■ GOAL OF THE EXERCISE: Start to finish, retype the entries exactly while omitting the pictures.

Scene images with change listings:
****************************************

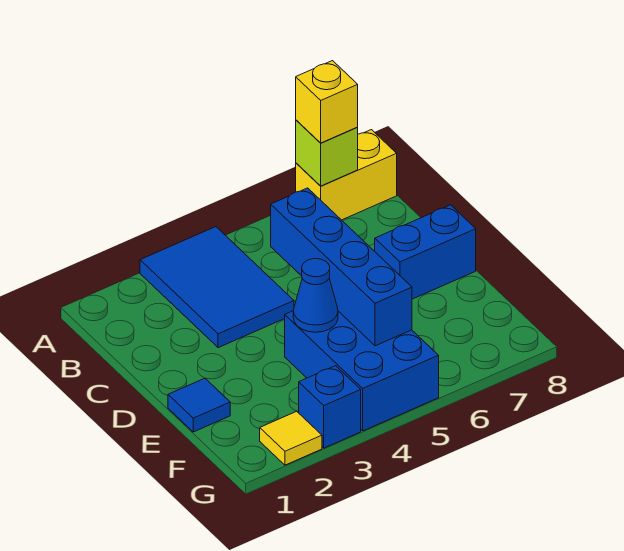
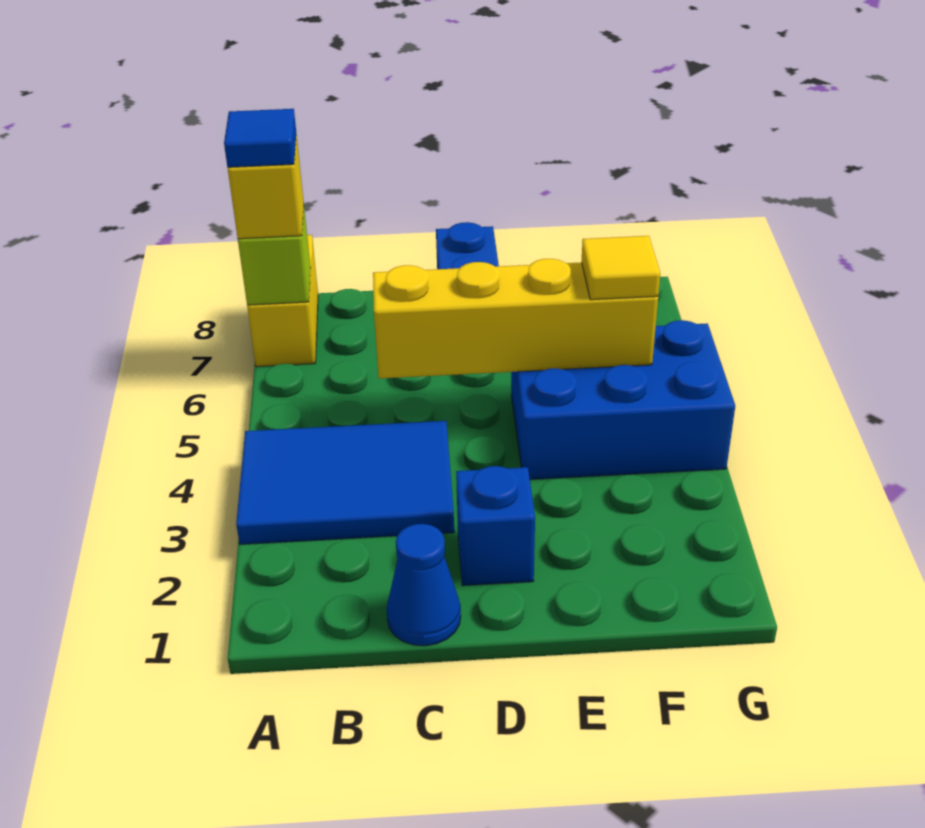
blue brick C5:F5 level 2 -> yellow brick C5:F5 level 2
blue tile E1 level 1 -> blue tile A7 level 4
blue cone E4 level 2 -> blue cone C1 level 1
yellow tile G2 level 1 -> yellow tile F5 level 3
blue brick G3 level 1 -> blue brick D2 level 1

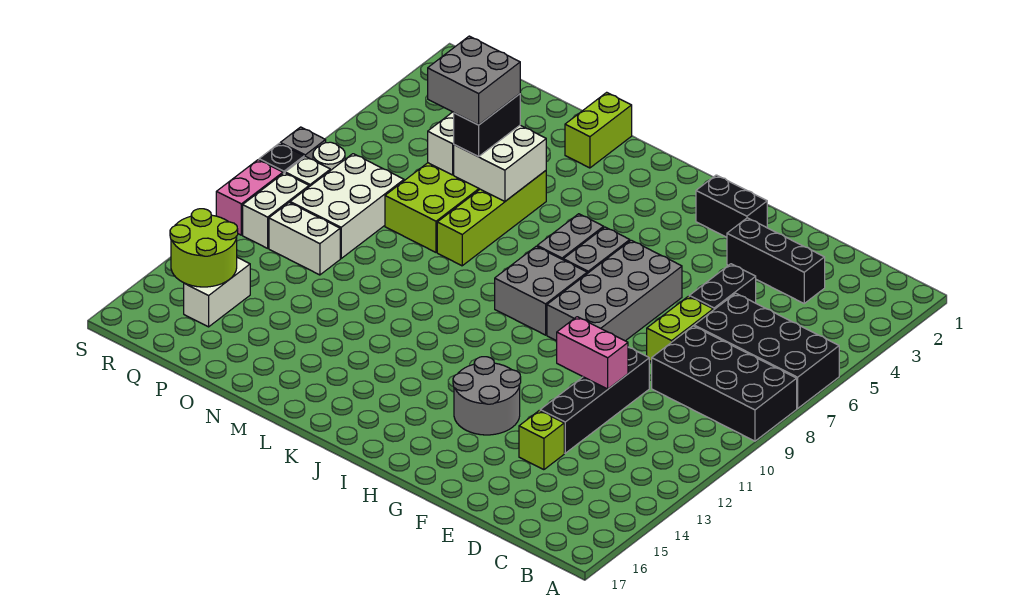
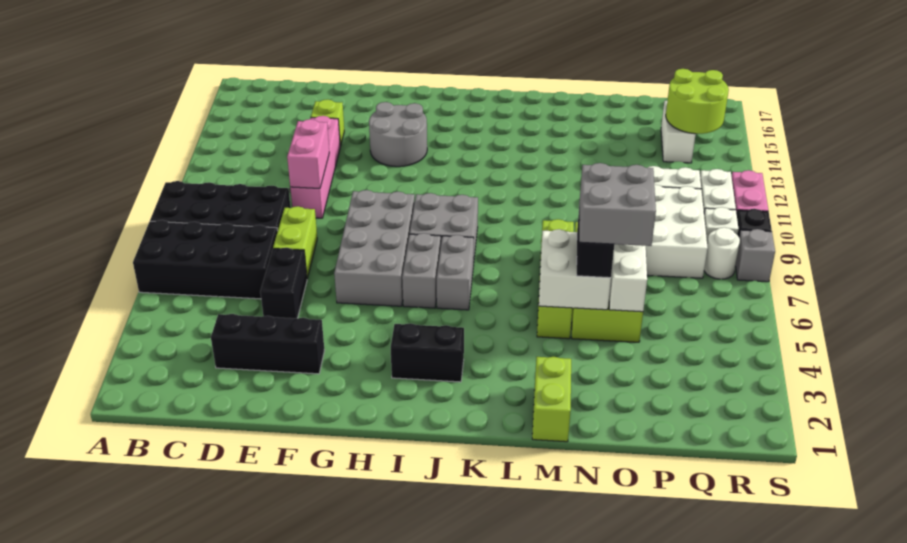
black brick E10:E13 level 1 -> pink brick E10:E13 level 1
pink brick E11:F11 level 2 -> pink brick E10:E11 level 2
black brick G2:H2 level 1 -> black brick I3:J3 level 1

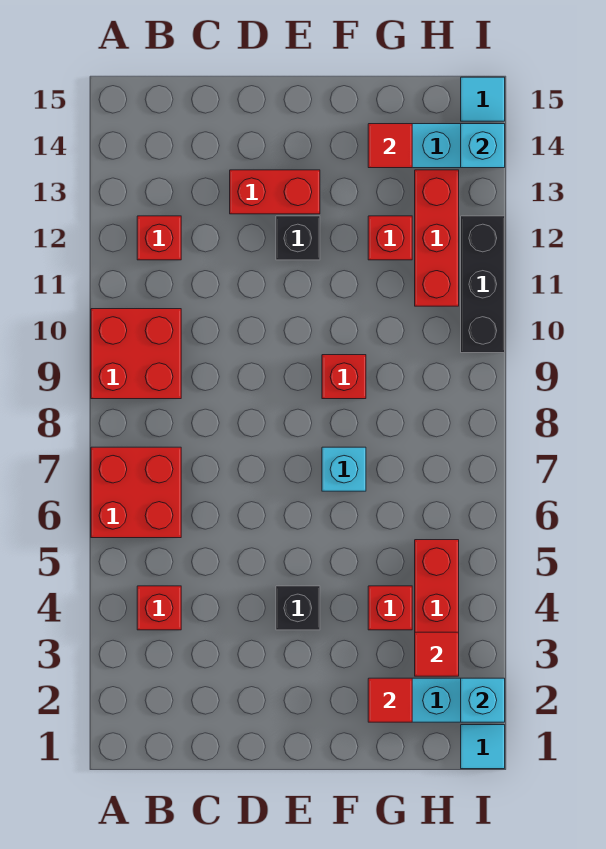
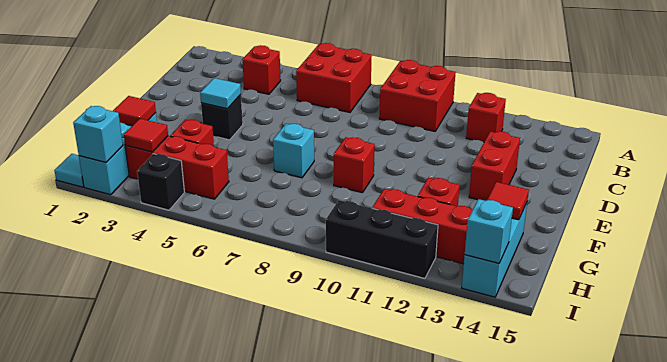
black brick E12 level 1 -> black brick I4 level 1
cyan tile I15 level 1 -> cyan tile E4 level 2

****************************************

■ TASK RESULT:
blue brick C5:F5 level 2 -> yellow brick C5:F5 level 2
blue tile E1 level 1 -> blue tile A7 level 4
blue cone E4 level 2 -> blue cone C1 level 1
yellow tile G2 level 1 -> yellow tile F5 level 3
blue brick G3 level 1 -> blue brick D2 level 1

black brick E10:E13 level 1 -> pink brick E10:E13 level 1
pink brick E11:F11 level 2 -> pink brick E10:E11 level 2
black brick G2:H2 level 1 -> black brick I3:J3 level 1

black brick E12 level 1 -> black brick I4 level 1
cyan tile I15 level 1 -> cyan tile E4 level 2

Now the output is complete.